Coordinate change listings:
- - - - - - -
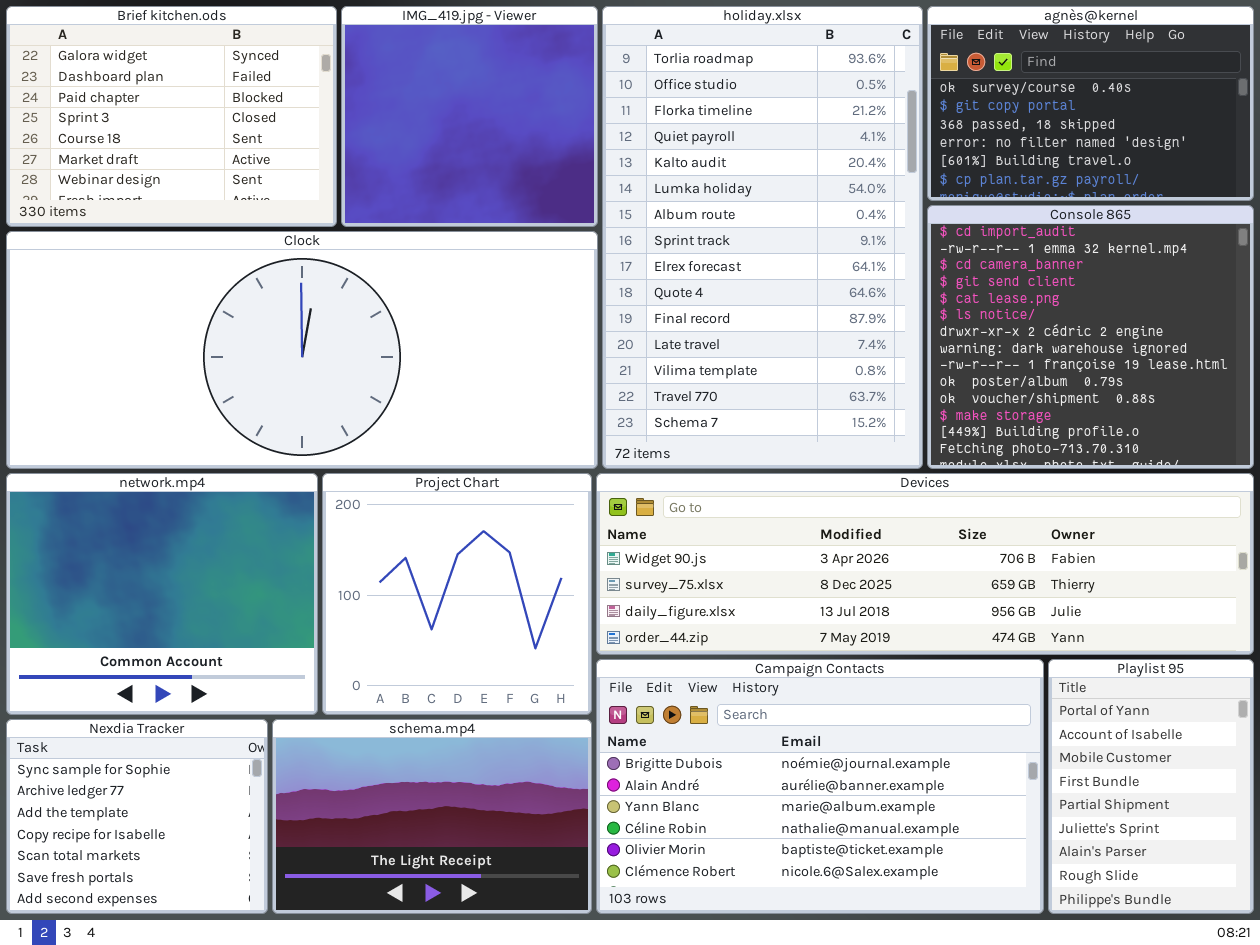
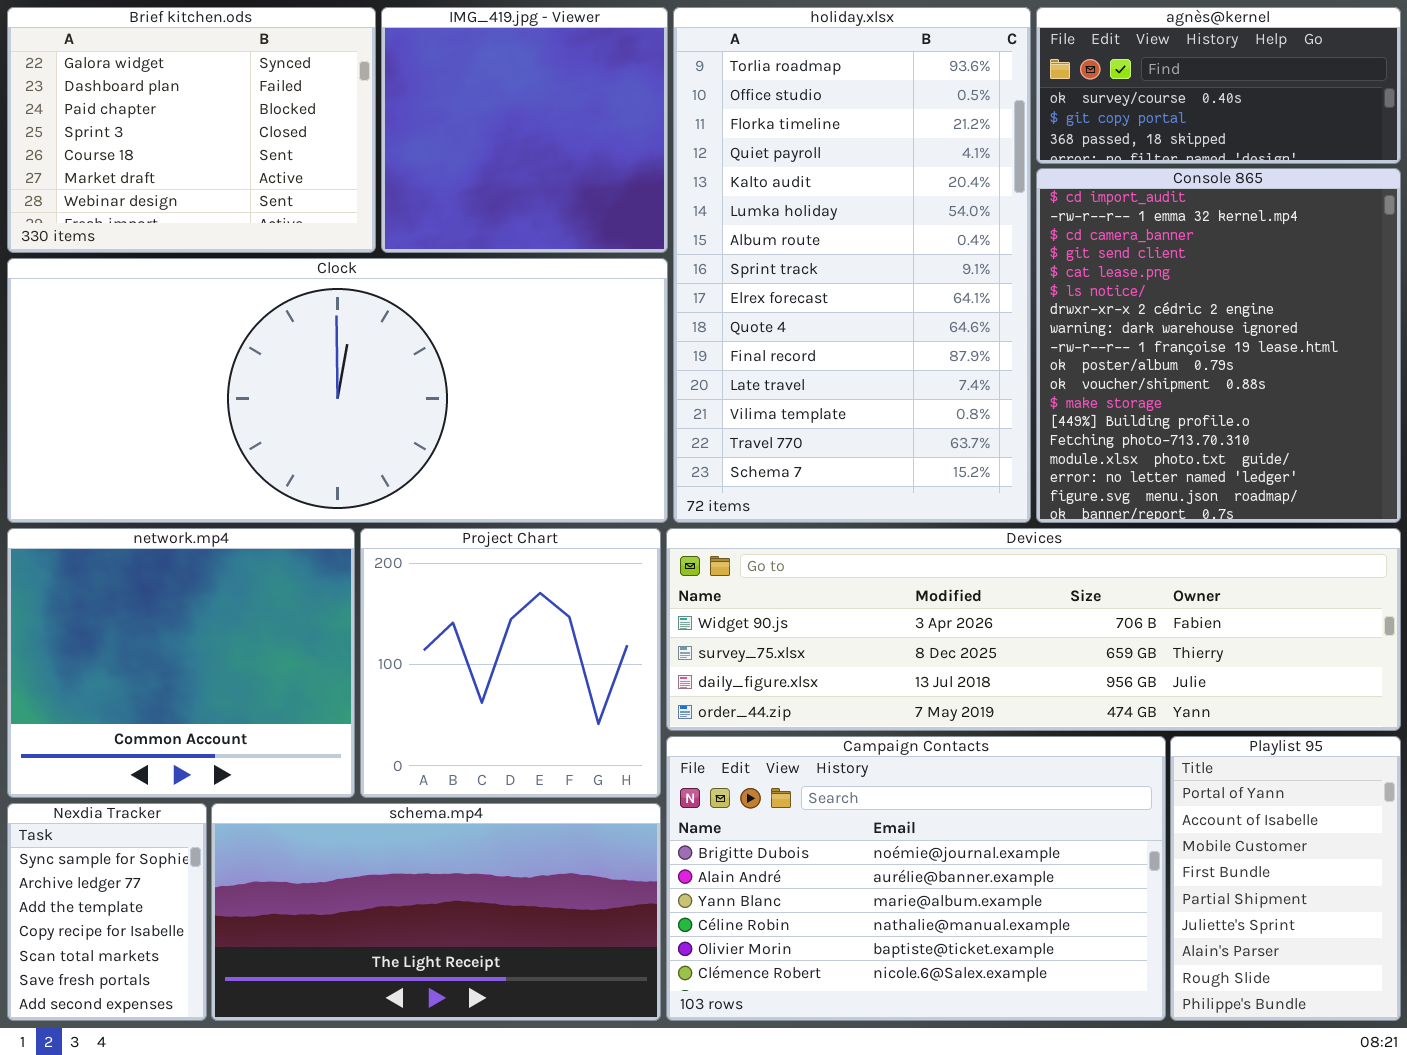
agnès@kernel: [927,6,1254,201] -> [1036,7,1401,164], resized
Console 865: [927,205,1254,469] -> [1036,168,1401,523], resized
Nexdia Tracker: [6,719,268,914] -> [7,803,207,1021], resized
schema.mp4: [272,719,592,914] -> [211,803,661,1021], resized

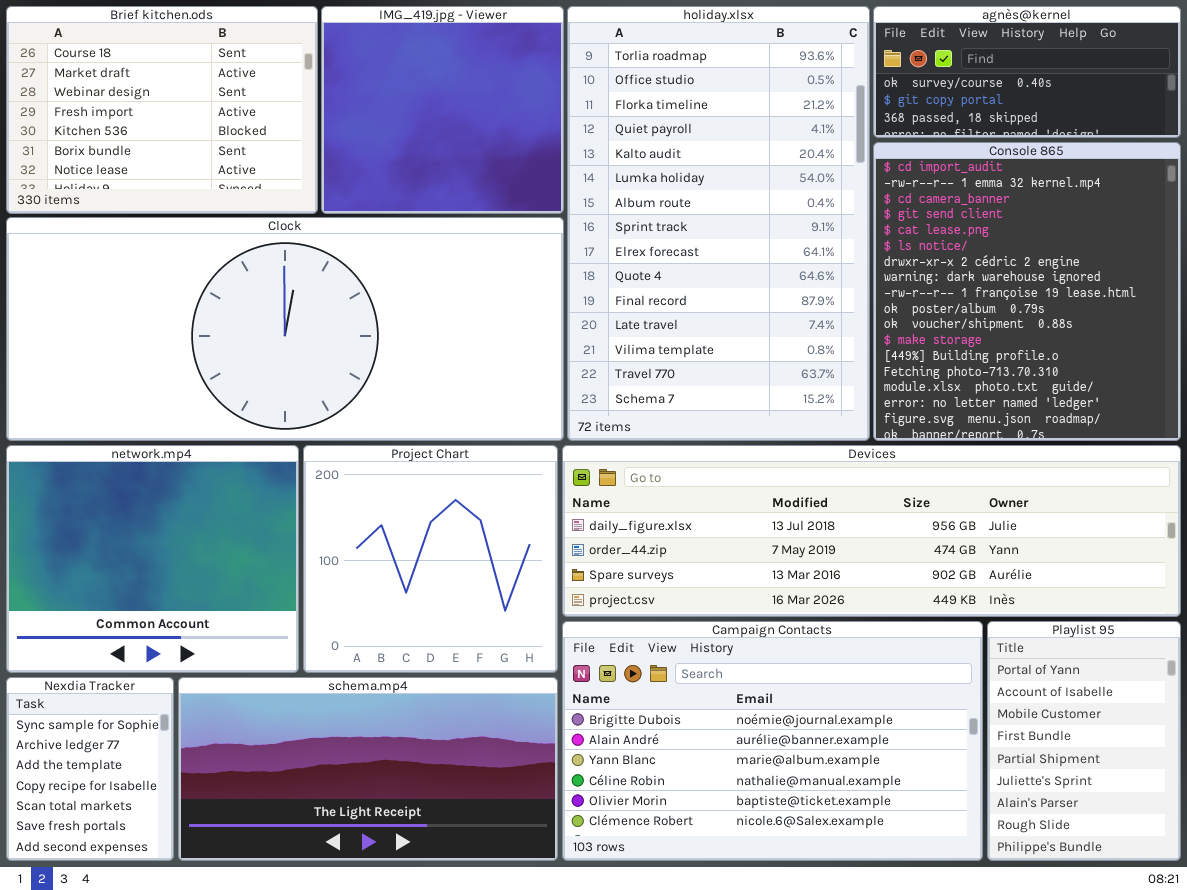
Brief kitchen.ods: [7,7,376,253] -> [6,6,318,214], scrolled down 4 rows
Devices: [666,528,1401,731] -> [562,445,1181,617], scrolled down 2 rows

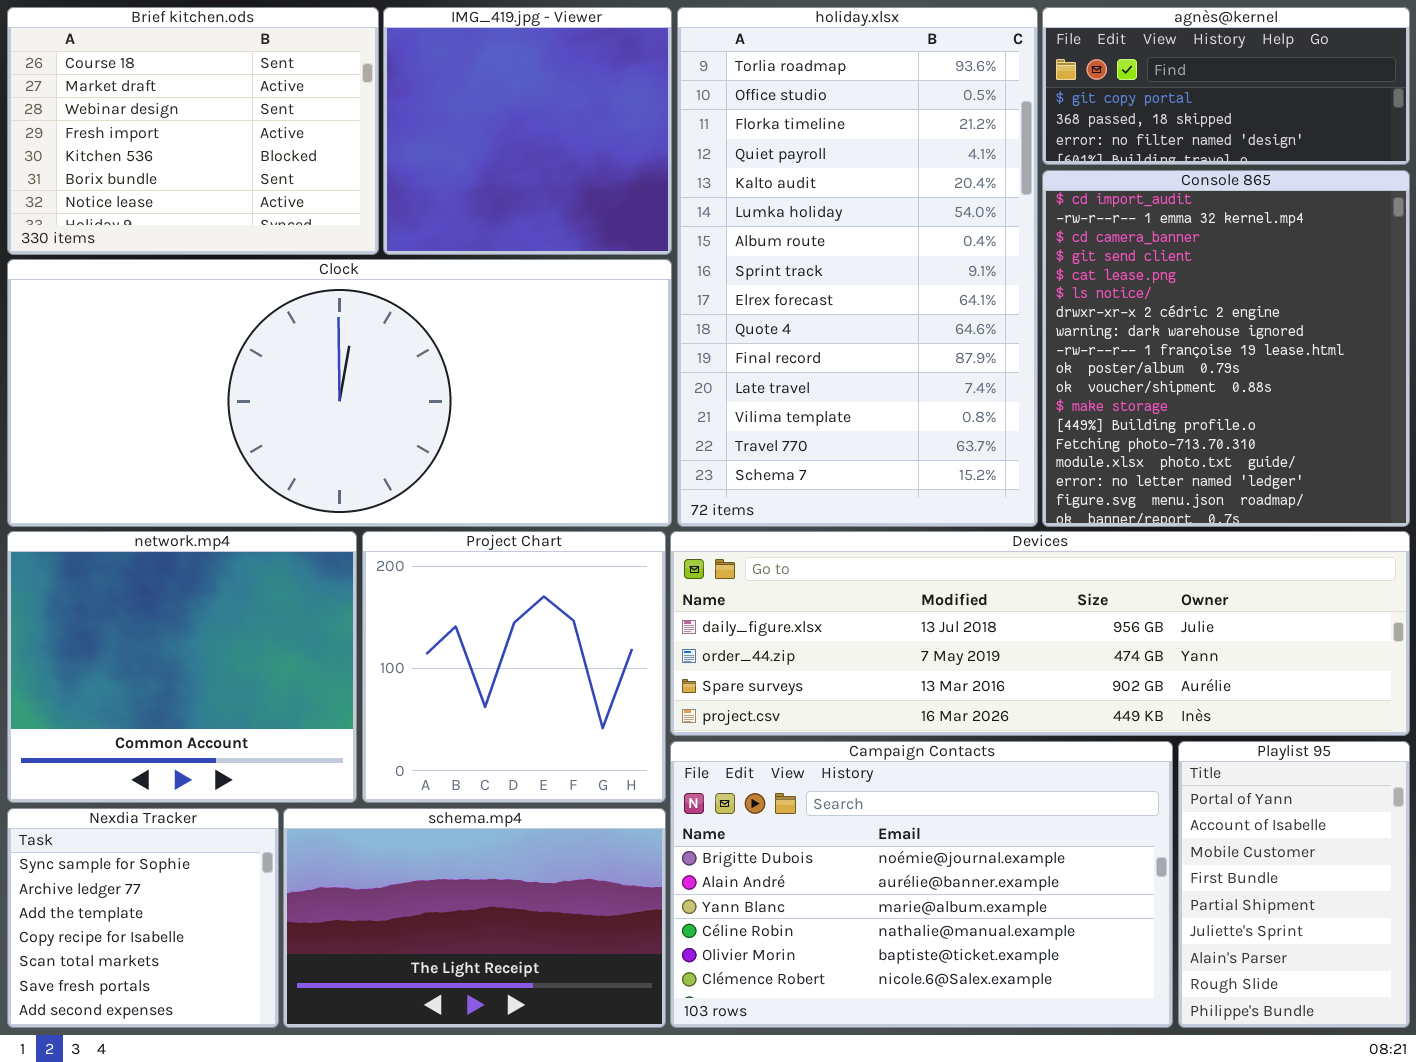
agnès@kernel: [873,6,1181,138] -> [1042,7,1410,165], scrolled down 1 row
Nexdia Tracker: [6,677,174,861] -> [7,808,279,1028], resized
schema.mp4: [178,677,558,861] -> [283,808,666,1028], resized

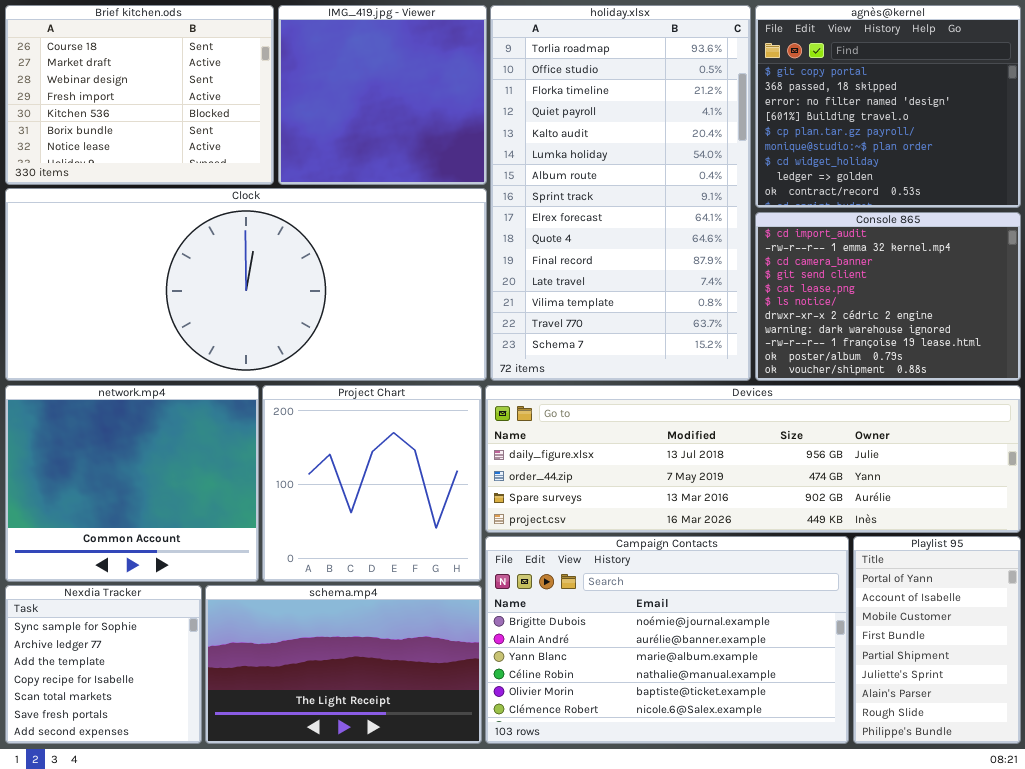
agnès@kernel: [1042,7,1410,165] -> [755,5,1021,208], resized
Console 865: [1042,170,1410,527] -> [755,212,1021,381], resized

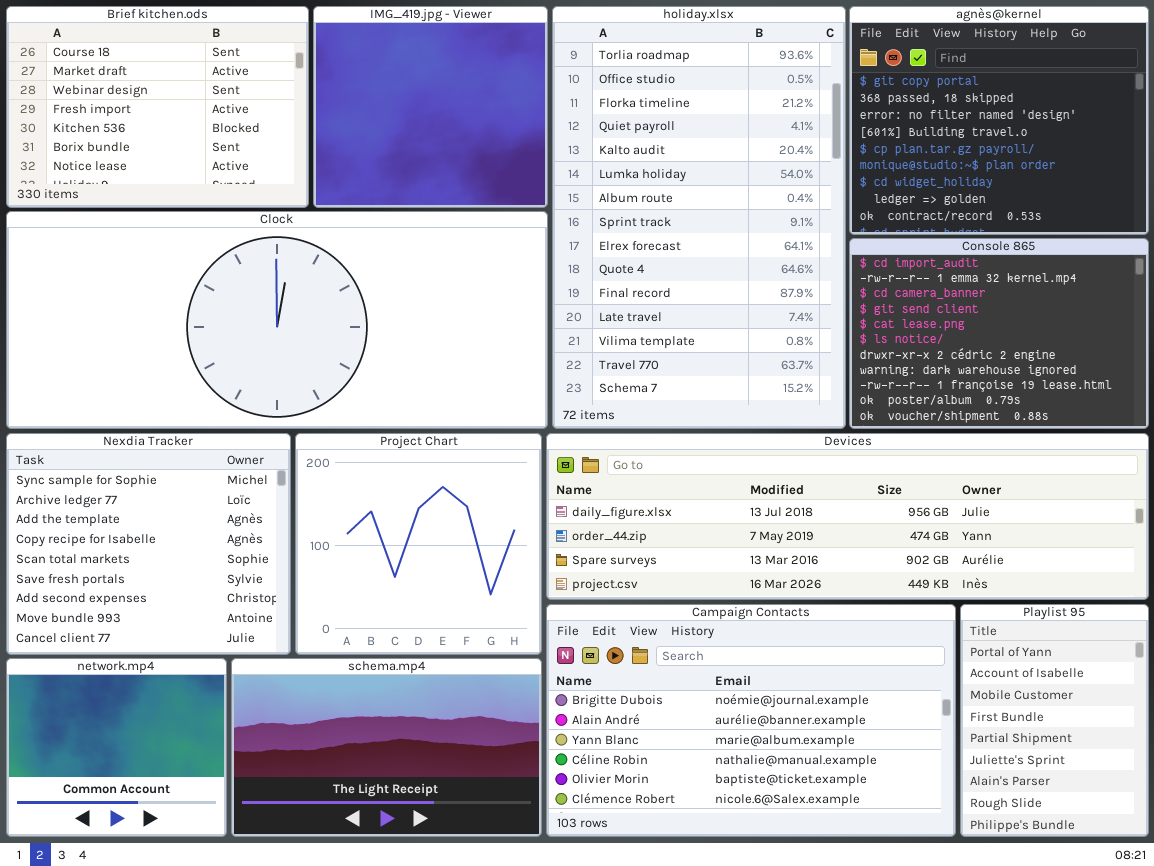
network.mp4: [5,385,259,582] -> [6,658,227,837], moved, resized
Nexdia Tracker: [5,585,202,744] -> [6,433,291,655], moved, resized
- - - - - - -
TASK DIRECTIONS: Pictures do not go in the copy; print every entry exactly as it stands.

RESPONSE:
agnès@kernel: [927,6,1254,201] -> [1036,7,1401,164], resized
Console 865: [927,205,1254,469] -> [1036,168,1401,523], resized
Nexdia Tracker: [6,719,268,914] -> [7,803,207,1021], resized
schema.mp4: [272,719,592,914] -> [211,803,661,1021], resized

Brief kitchen.ods: [7,7,376,253] -> [6,6,318,214], scrolled down 4 rows
Devices: [666,528,1401,731] -> [562,445,1181,617], scrolled down 2 rows

agnès@kernel: [873,6,1181,138] -> [1042,7,1410,165], scrolled down 1 row
Nexdia Tracker: [6,677,174,861] -> [7,808,279,1028], resized
schema.mp4: [178,677,558,861] -> [283,808,666,1028], resized

agnès@kernel: [1042,7,1410,165] -> [755,5,1021,208], resized
Console 865: [1042,170,1410,527] -> [755,212,1021,381], resized

network.mp4: [5,385,259,582] -> [6,658,227,837], moved, resized
Nexdia Tracker: [5,585,202,744] -> [6,433,291,655], moved, resized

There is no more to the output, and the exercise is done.